Problem to work on
The records below must be transcribed exactly, with each picture left out.

(Beginning of Material for this exercise)

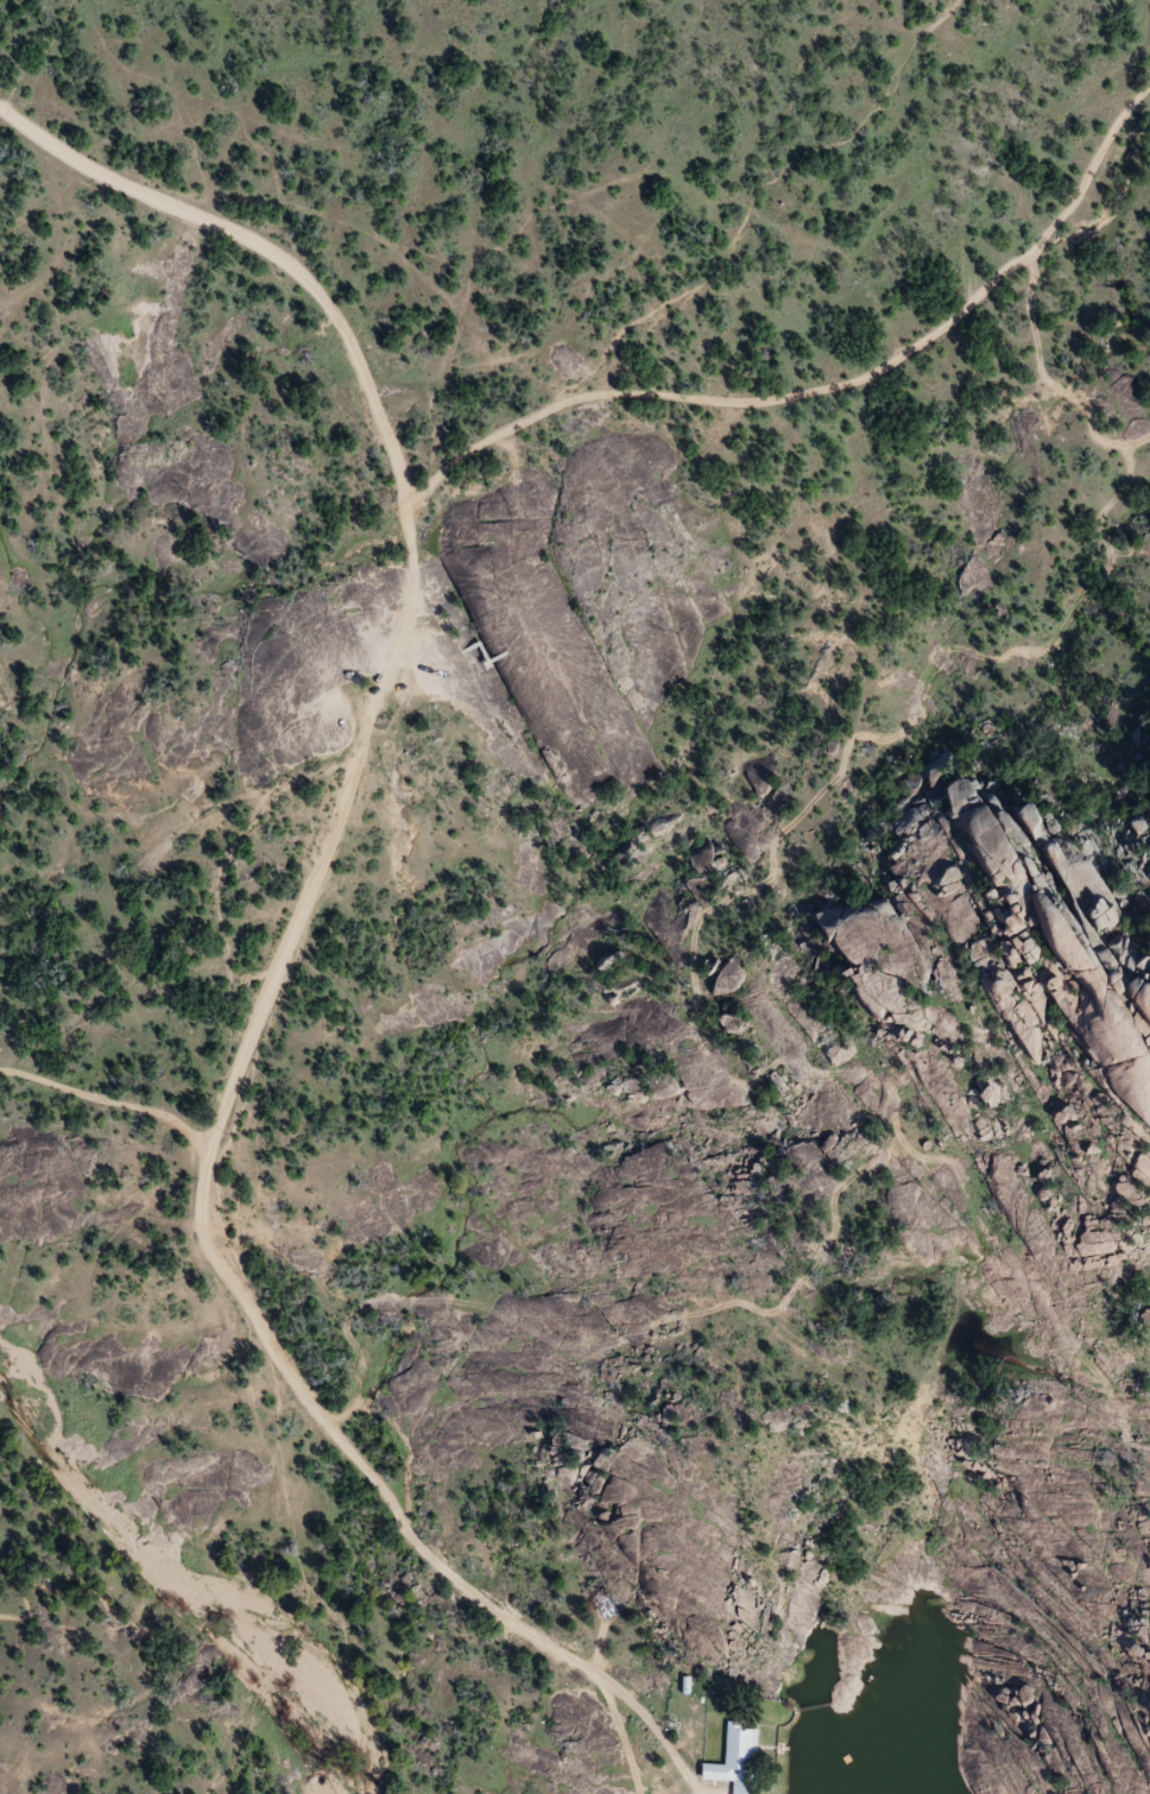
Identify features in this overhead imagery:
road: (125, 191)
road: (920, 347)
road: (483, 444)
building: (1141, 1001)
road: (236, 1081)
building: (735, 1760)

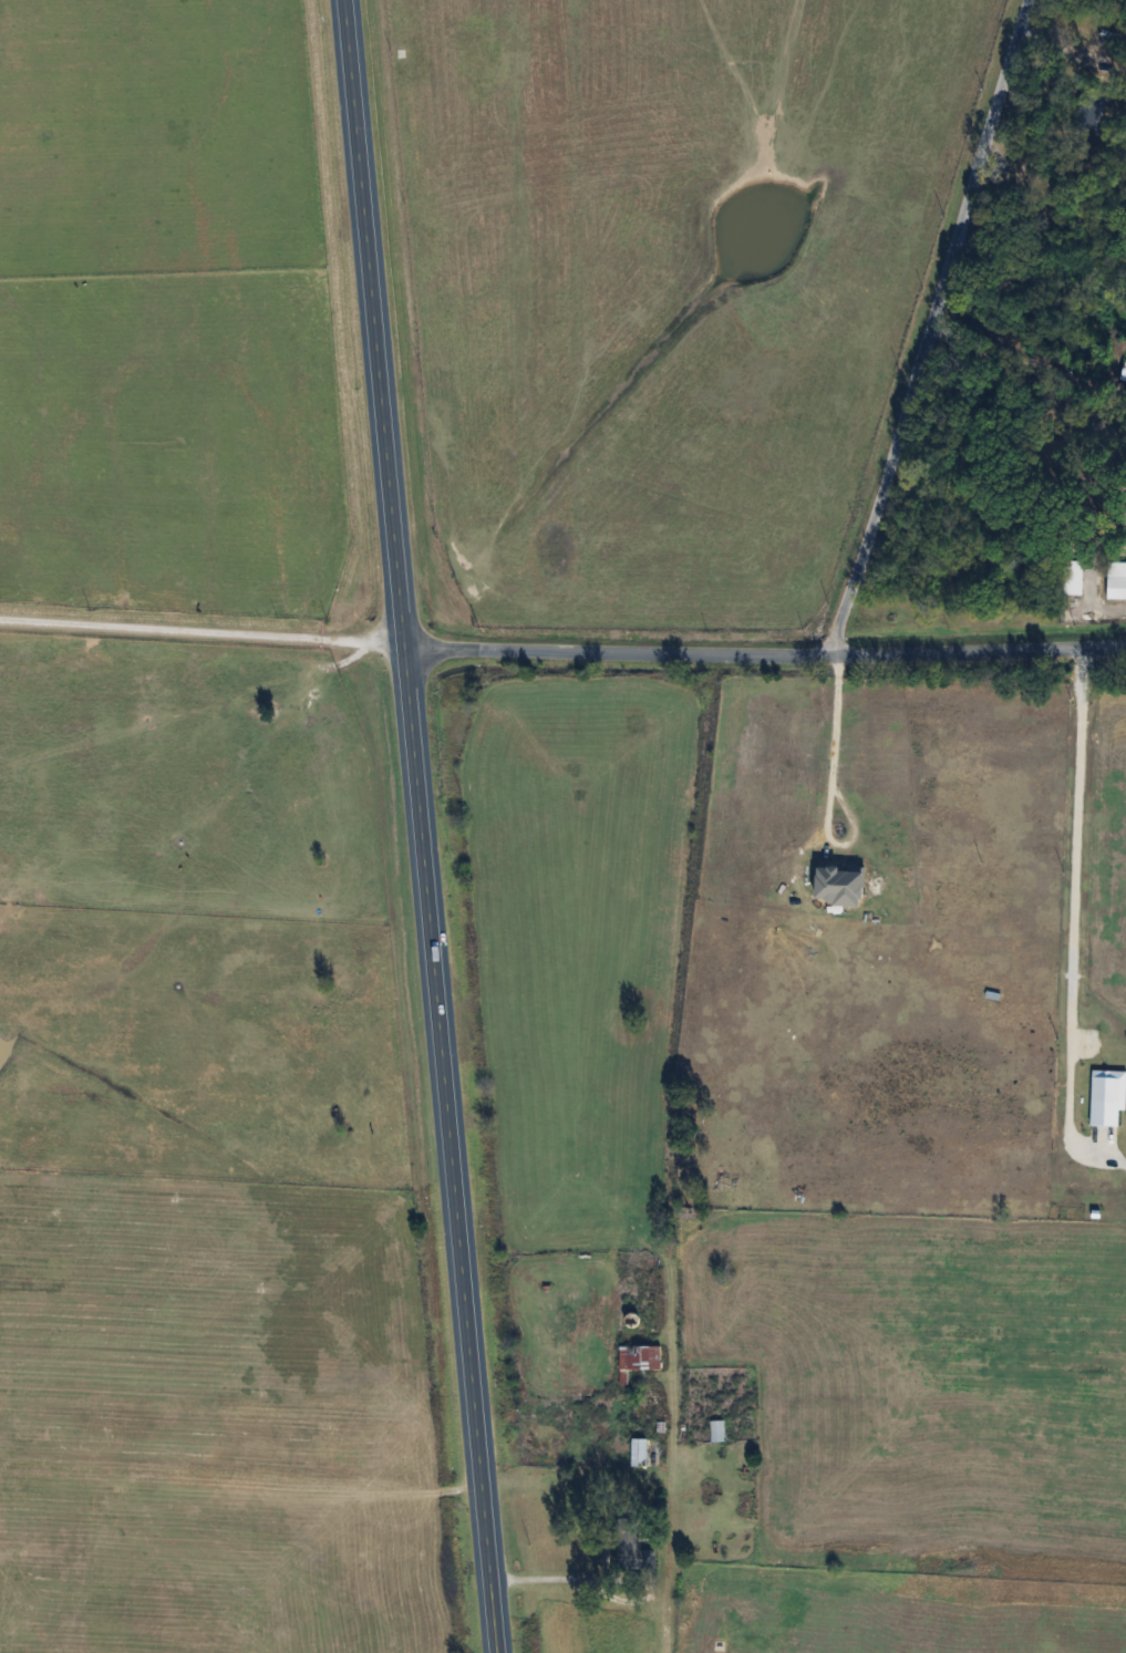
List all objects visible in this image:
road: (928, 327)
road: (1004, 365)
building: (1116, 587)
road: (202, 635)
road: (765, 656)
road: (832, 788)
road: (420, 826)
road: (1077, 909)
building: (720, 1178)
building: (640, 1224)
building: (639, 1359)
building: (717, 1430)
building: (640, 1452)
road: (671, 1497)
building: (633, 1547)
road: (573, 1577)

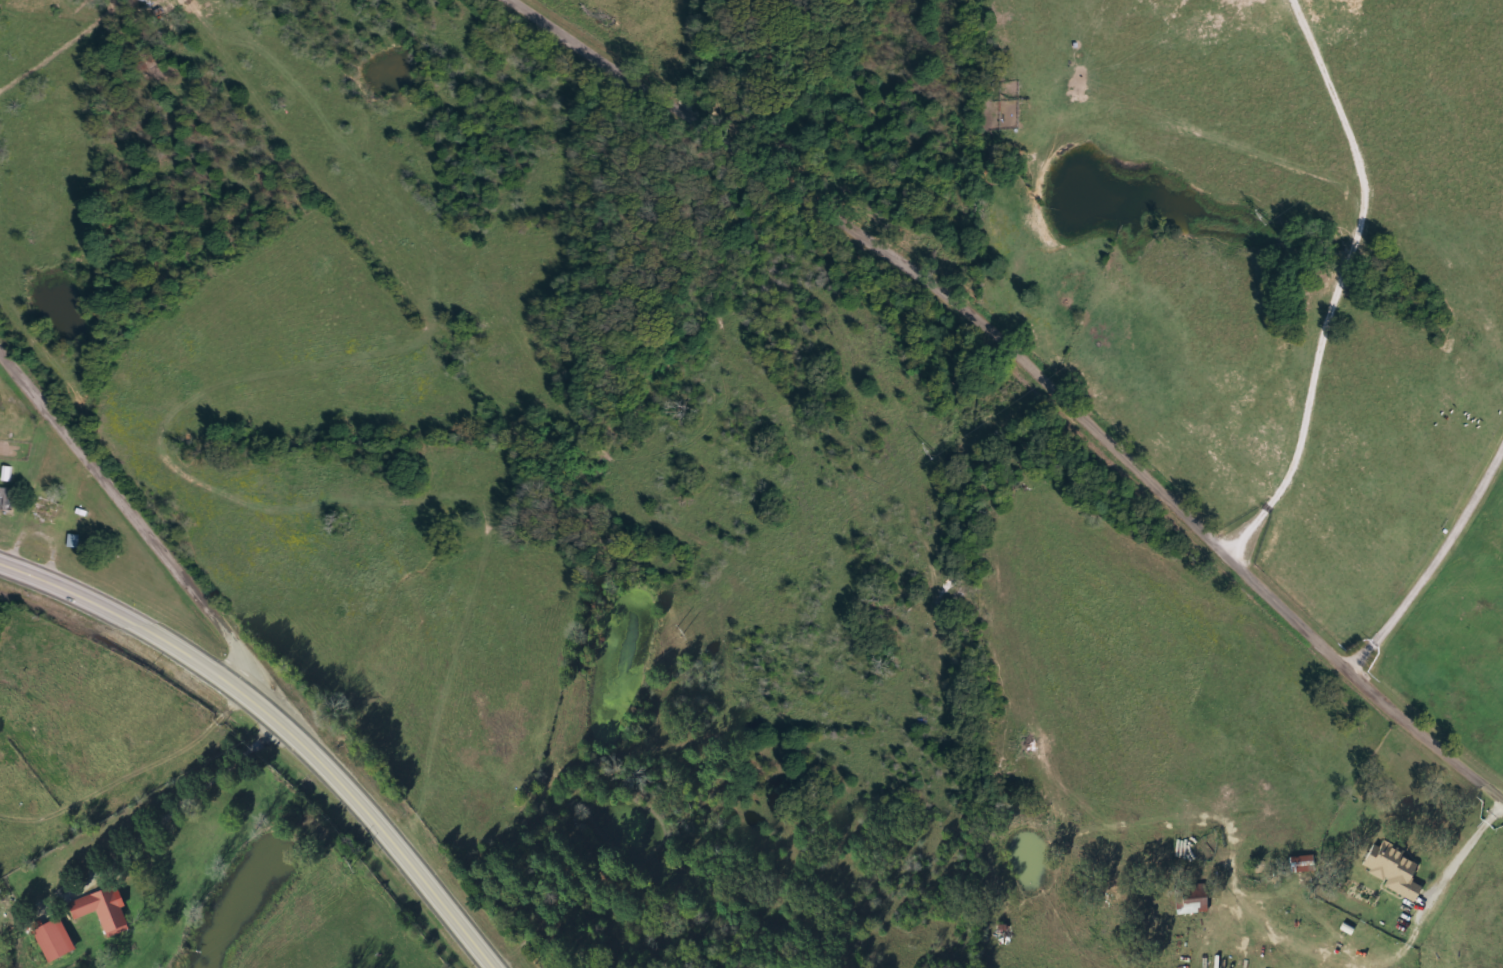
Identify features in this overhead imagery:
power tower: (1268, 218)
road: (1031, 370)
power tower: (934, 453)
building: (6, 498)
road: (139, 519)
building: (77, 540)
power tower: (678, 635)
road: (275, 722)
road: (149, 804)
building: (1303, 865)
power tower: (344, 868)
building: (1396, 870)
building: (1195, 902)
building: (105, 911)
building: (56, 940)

(End of Material for this exercise)

Written reply
Identify features in this overhead imagery:
road: (125, 191)
road: (920, 347)
road: (483, 444)
building: (1141, 1001)
road: (236, 1081)
building: (735, 1760)

List all objects visible in this image:
road: (928, 327)
road: (1004, 365)
building: (1116, 587)
road: (202, 635)
road: (765, 656)
road: (832, 788)
road: (420, 826)
road: (1077, 909)
building: (720, 1178)
building: (640, 1224)
building: (639, 1359)
building: (717, 1430)
building: (640, 1452)
road: (671, 1497)
building: (633, 1547)
road: (573, 1577)

Identify features in this overhead imagery:
power tower: (1268, 218)
road: (1031, 370)
power tower: (934, 453)
building: (6, 498)
road: (139, 519)
building: (77, 540)
power tower: (678, 635)
road: (275, 722)
road: (149, 804)
building: (1303, 865)
power tower: (344, 868)
building: (1396, 870)
building: (1195, 902)
building: (105, 911)
building: (56, 940)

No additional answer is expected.